"""

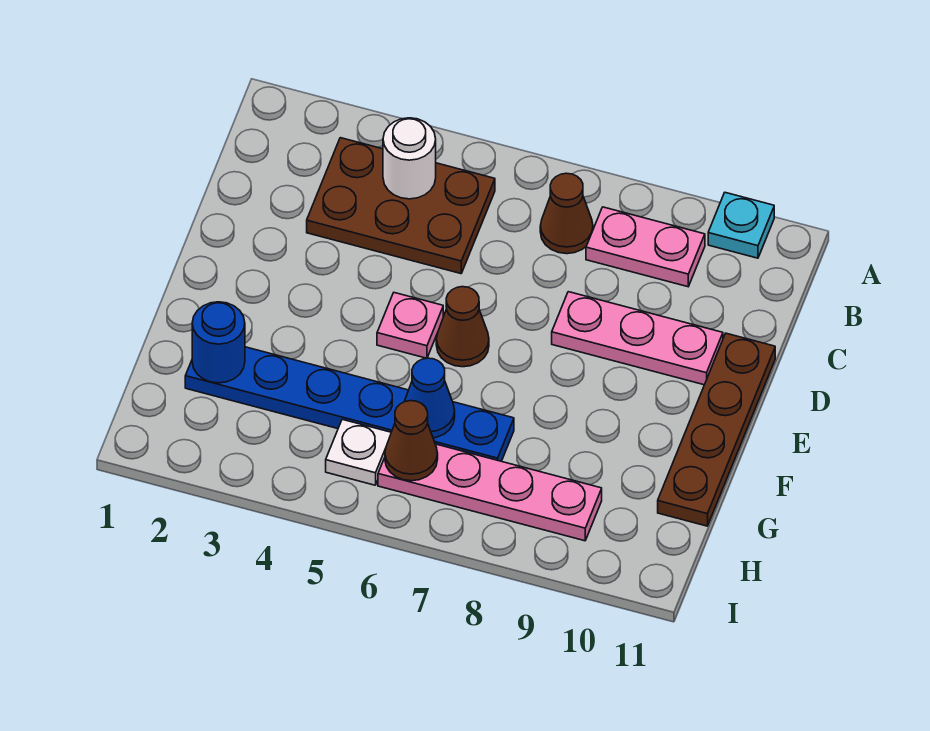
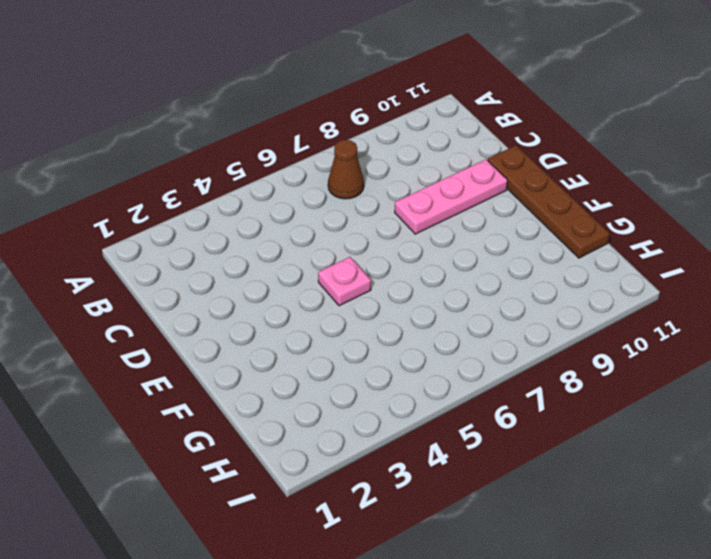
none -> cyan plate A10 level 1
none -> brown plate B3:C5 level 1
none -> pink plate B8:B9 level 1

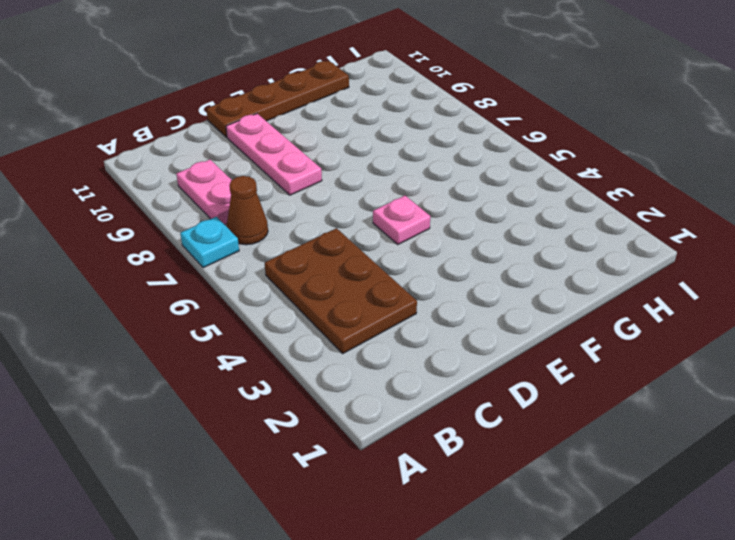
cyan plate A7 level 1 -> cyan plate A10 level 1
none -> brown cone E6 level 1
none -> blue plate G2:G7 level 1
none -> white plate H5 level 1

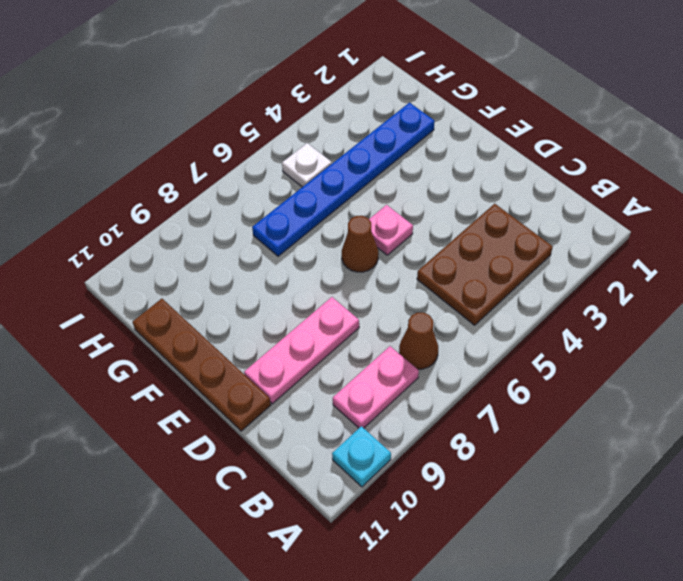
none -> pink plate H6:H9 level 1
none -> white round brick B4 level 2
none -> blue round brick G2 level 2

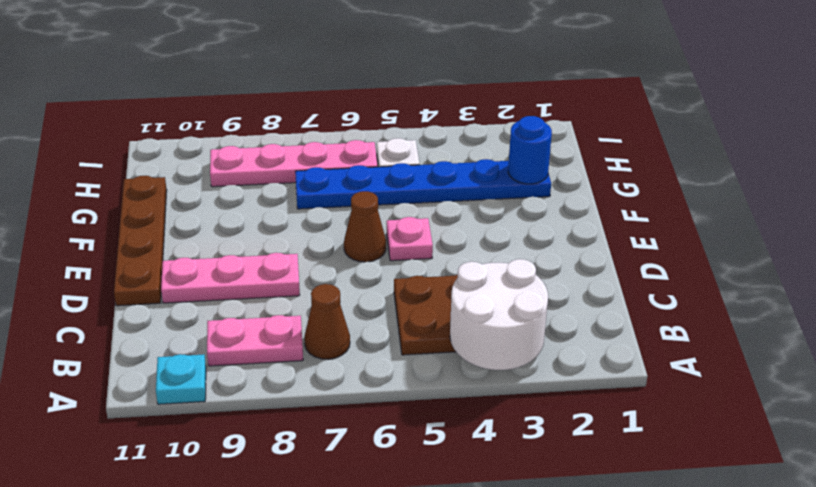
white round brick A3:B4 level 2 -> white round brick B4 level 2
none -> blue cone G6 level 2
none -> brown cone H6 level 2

"""

_What the task requires:_ Please give back an exact copy of the entries above from their first line through the line containing "none -> pink plate H6:H9 level 1", leaving the pictures aside.

_Expected answer:_
none -> cyan plate A10 level 1
none -> brown plate B3:C5 level 1
none -> pink plate B8:B9 level 1

cyan plate A7 level 1 -> cyan plate A10 level 1
none -> brown cone E6 level 1
none -> blue plate G2:G7 level 1
none -> white plate H5 level 1

none -> pink plate H6:H9 level 1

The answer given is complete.